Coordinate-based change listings
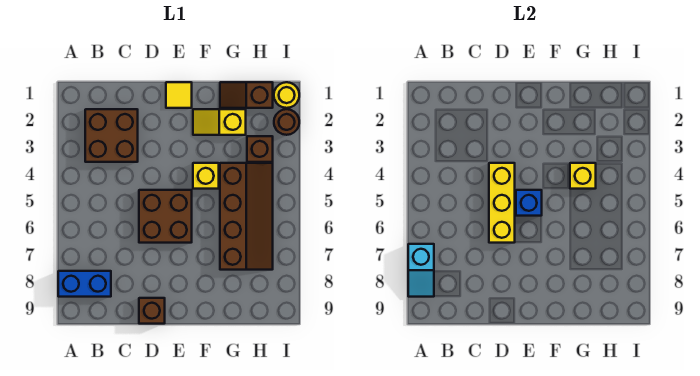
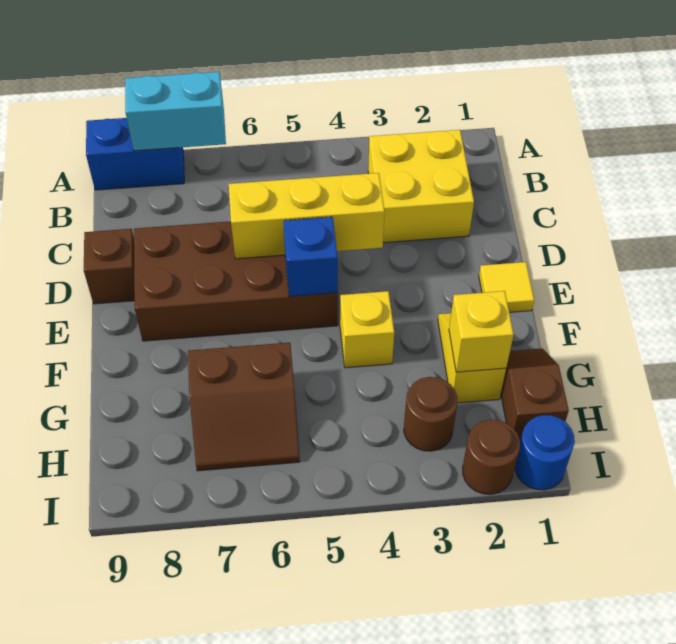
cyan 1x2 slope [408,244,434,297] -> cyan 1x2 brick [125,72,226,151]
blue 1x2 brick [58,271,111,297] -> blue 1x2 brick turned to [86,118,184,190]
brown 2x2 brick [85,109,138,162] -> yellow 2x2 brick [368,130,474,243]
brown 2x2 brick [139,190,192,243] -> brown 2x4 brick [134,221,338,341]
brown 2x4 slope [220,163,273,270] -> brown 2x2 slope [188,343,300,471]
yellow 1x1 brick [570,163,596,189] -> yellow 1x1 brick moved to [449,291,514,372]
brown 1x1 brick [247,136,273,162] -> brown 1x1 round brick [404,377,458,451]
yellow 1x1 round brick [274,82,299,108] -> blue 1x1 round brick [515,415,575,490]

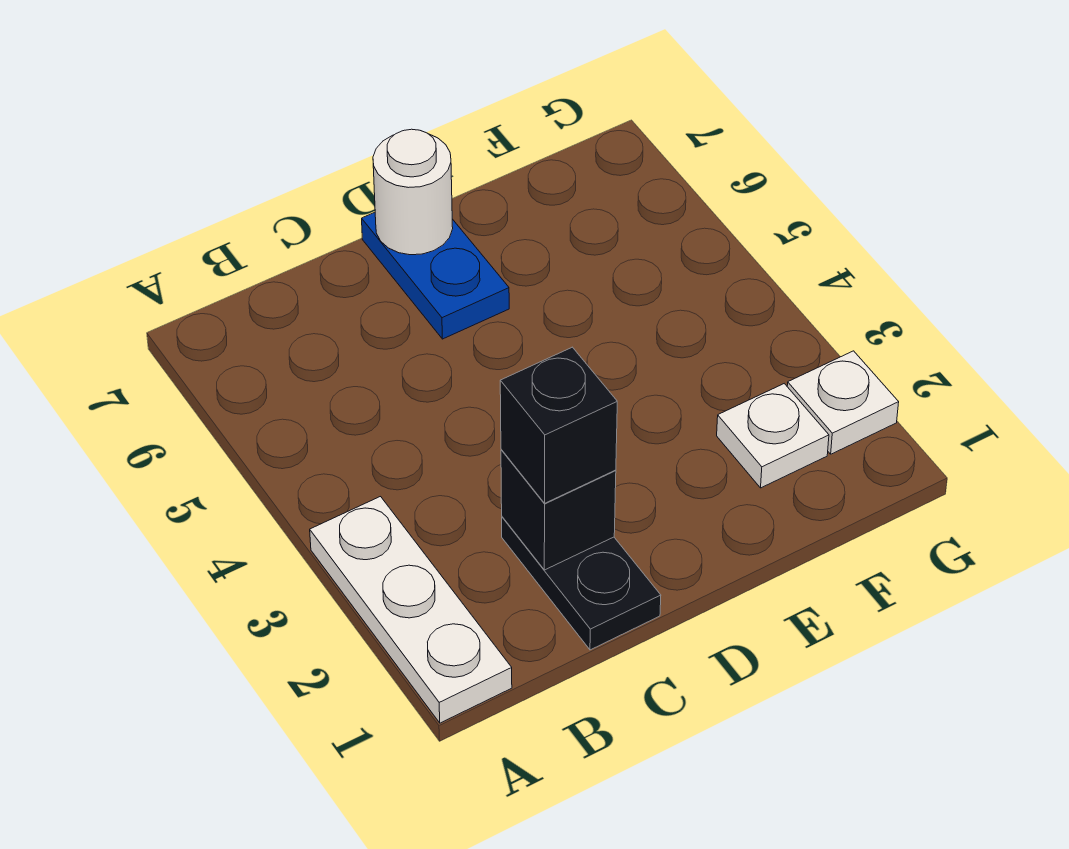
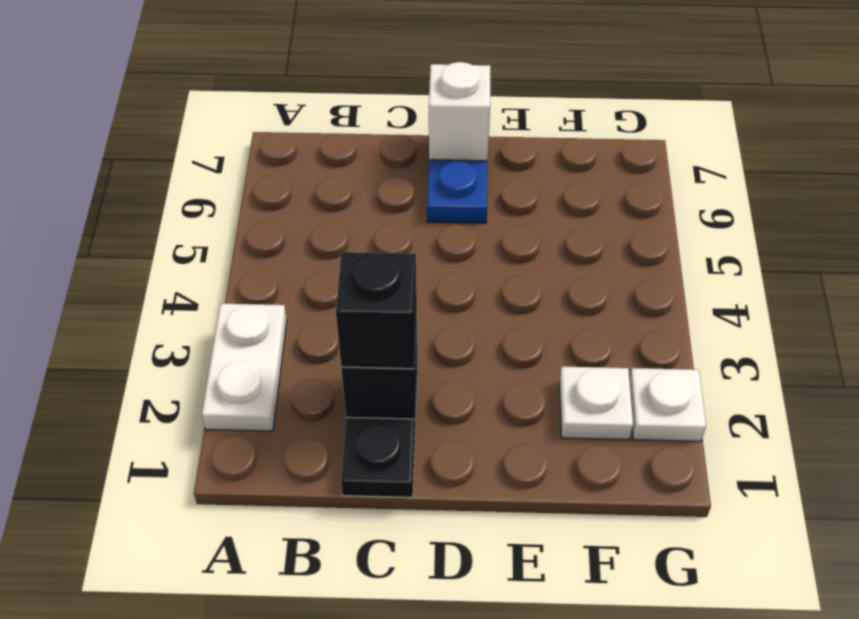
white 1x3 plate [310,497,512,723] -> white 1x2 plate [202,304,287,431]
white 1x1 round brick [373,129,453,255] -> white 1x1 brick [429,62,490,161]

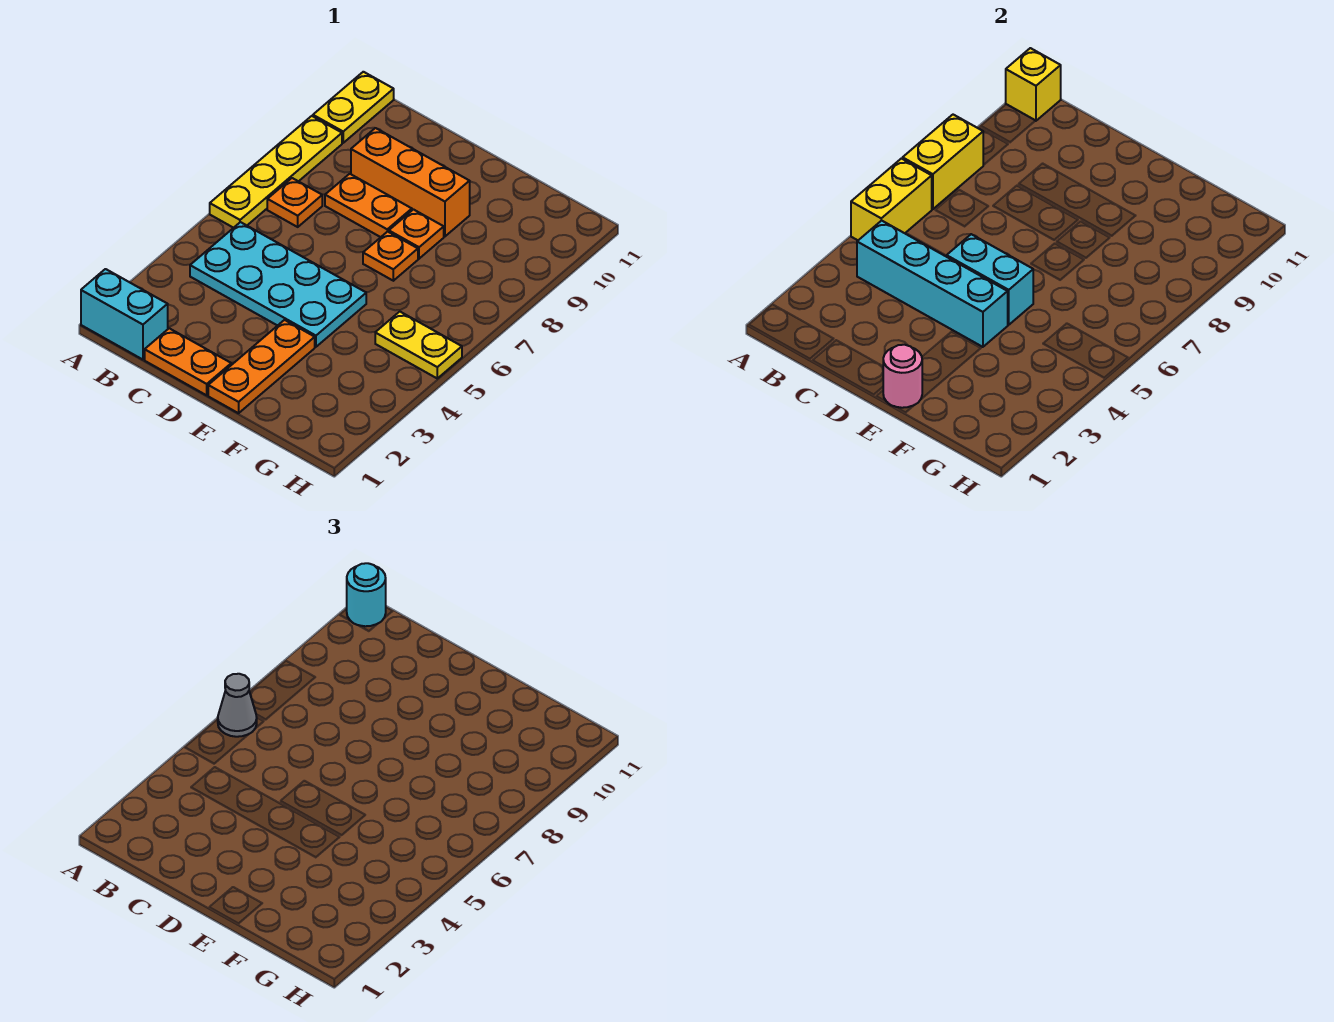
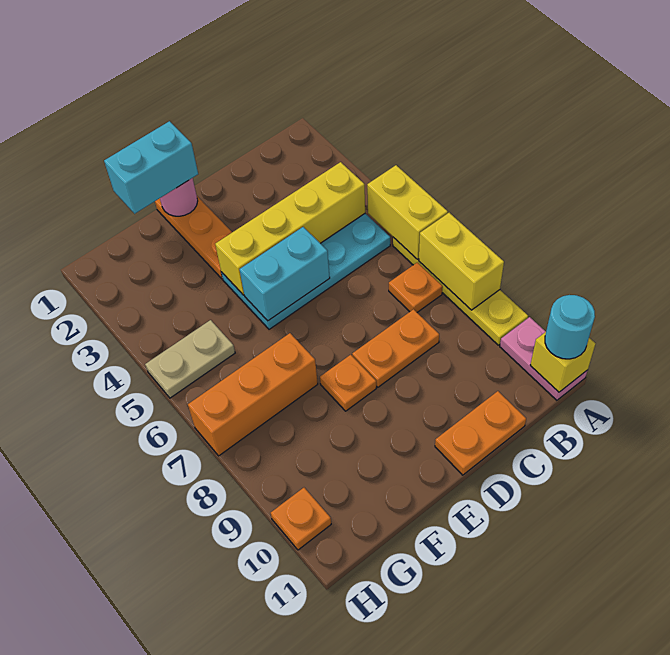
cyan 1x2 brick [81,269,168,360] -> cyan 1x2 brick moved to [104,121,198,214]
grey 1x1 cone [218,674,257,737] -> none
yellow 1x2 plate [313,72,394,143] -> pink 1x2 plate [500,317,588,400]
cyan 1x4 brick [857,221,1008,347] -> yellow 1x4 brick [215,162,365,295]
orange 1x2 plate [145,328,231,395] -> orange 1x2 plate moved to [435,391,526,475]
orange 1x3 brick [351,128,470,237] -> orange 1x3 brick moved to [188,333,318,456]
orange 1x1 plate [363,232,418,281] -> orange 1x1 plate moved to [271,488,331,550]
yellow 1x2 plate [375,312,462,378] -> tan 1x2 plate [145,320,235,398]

Work request = Number of lines in the records above holding the word "plate": state it and nothing else.

Solution for this problem = 5